Spatial object tracking data:
□ □ □

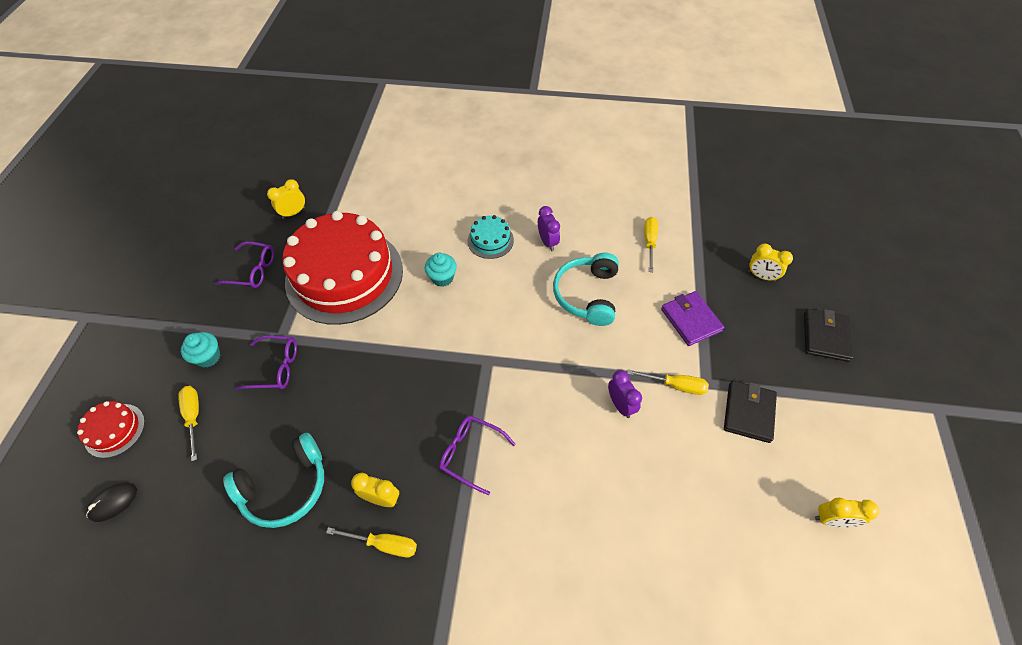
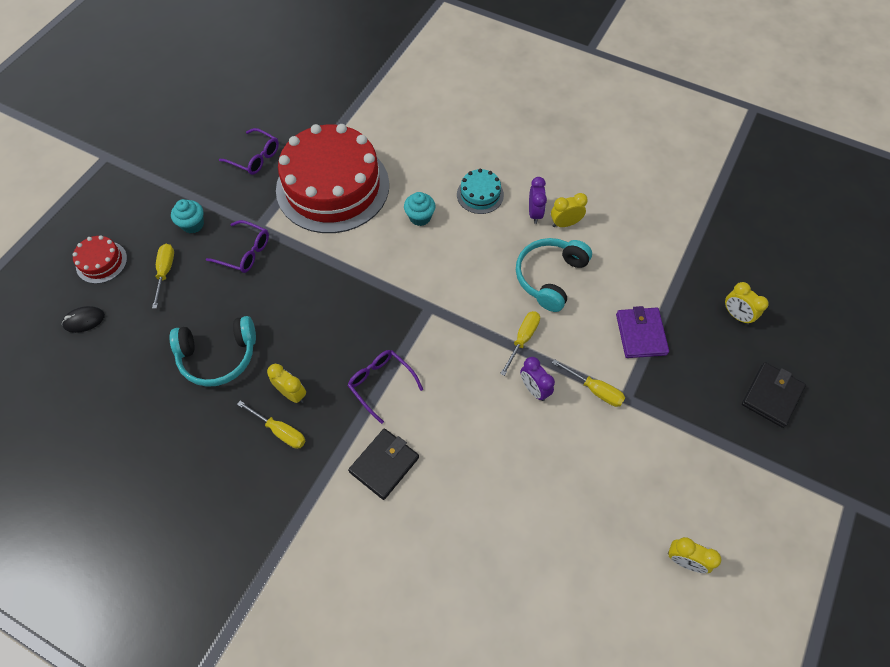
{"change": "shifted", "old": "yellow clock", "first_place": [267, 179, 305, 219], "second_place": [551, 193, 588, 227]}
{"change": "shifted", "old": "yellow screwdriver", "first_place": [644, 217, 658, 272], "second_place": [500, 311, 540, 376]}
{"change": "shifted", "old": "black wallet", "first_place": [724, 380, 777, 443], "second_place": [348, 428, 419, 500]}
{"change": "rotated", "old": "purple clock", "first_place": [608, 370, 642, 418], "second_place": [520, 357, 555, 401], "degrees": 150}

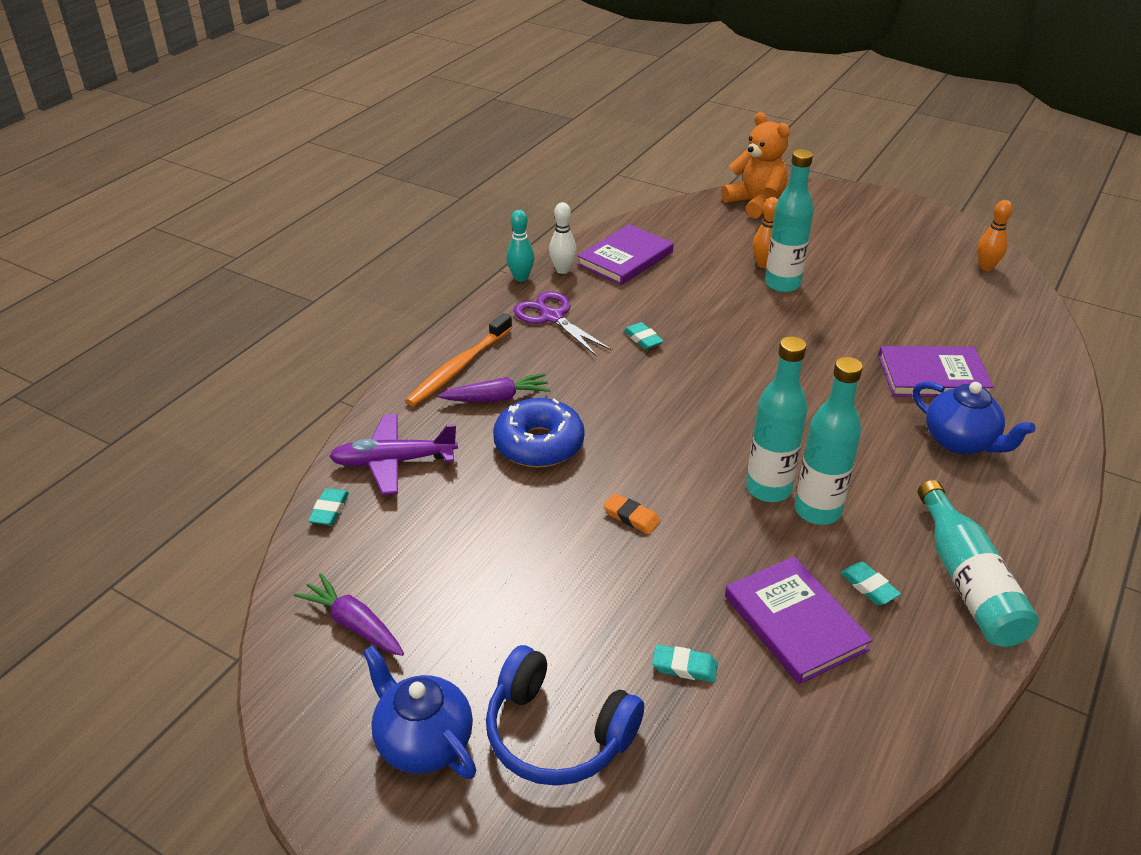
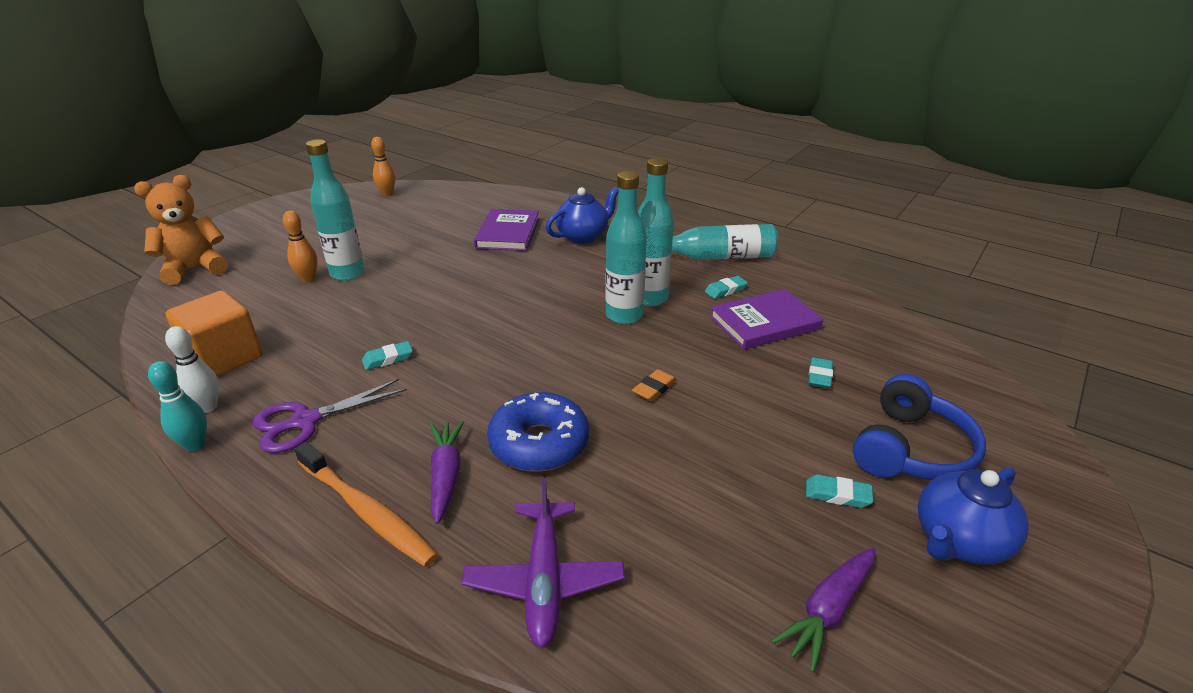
{"change": "shifted", "old": "turquoise eraser", "first_place": [308, 488, 349, 525], "second_place": [806, 474, 873, 508]}
{"change": "swapped", "old": "purple book", "new": "orange cube", "first_place": [577, 224, 673, 285], "second_place": [166, 291, 263, 376]}

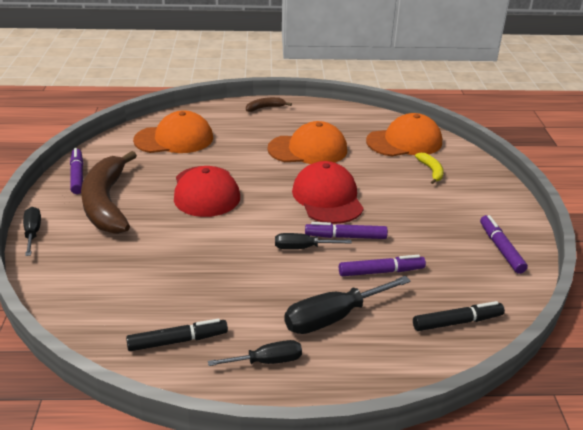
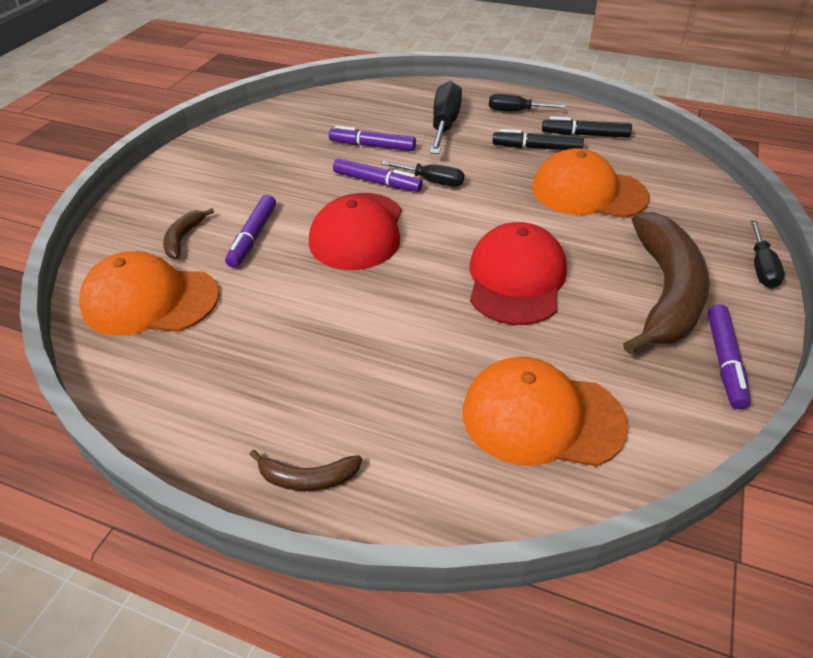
{"change": "shifted", "old": "orange cap", "first_place": [267, 121, 347, 164], "second_place": [532, 148, 650, 218]}
{"change": "shifted", "old": "black marker", "first_place": [413, 301, 505, 331], "second_place": [492, 129, 584, 150]}
{"change": "shifted", "old": "purple marker", "first_place": [480, 215, 528, 274], "second_place": [225, 195, 276, 268]}
{"change": "repainted", "old": "yellow banana", "new": "brown banana", "first_place": [415, 153, 444, 184], "second_place": [163, 208, 214, 259]}
{"change": "rotated", "old": "black screwdriver", "first_place": [284, 276, 411, 334], "second_place": [430, 81, 462, 154], "degrees": -75}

□ □ □

* **WHAT IS NEEDED**
I would like the data above transcribed exactly, with its pictures left out.

* **FINAL ANSWER**
{"change": "shifted", "old": "yellow clock", "first_place": [267, 179, 305, 219], "second_place": [551, 193, 588, 227]}
{"change": "shifted", "old": "yellow screwdriver", "first_place": [644, 217, 658, 272], "second_place": [500, 311, 540, 376]}
{"change": "shifted", "old": "black wallet", "first_place": [724, 380, 777, 443], "second_place": [348, 428, 419, 500]}
{"change": "rotated", "old": "purple clock", "first_place": [608, 370, 642, 418], "second_place": [520, 357, 555, 401], "degrees": 150}

{"change": "shifted", "old": "turquoise eraser", "first_place": [308, 488, 349, 525], "second_place": [806, 474, 873, 508]}
{"change": "swapped", "old": "purple book", "new": "orange cube", "first_place": [577, 224, 673, 285], "second_place": [166, 291, 263, 376]}

{"change": "shifted", "old": "orange cap", "first_place": [267, 121, 347, 164], "second_place": [532, 148, 650, 218]}
{"change": "shifted", "old": "black marker", "first_place": [413, 301, 505, 331], "second_place": [492, 129, 584, 150]}
{"change": "shifted", "old": "purple marker", "first_place": [480, 215, 528, 274], "second_place": [225, 195, 276, 268]}
{"change": "repainted", "old": "yellow banana", "new": "brown banana", "first_place": [415, 153, 444, 184], "second_place": [163, 208, 214, 259]}
{"change": "rotated", "old": "black screwdriver", "first_place": [284, 276, 411, 334], "second_place": [430, 81, 462, 154], "degrees": -75}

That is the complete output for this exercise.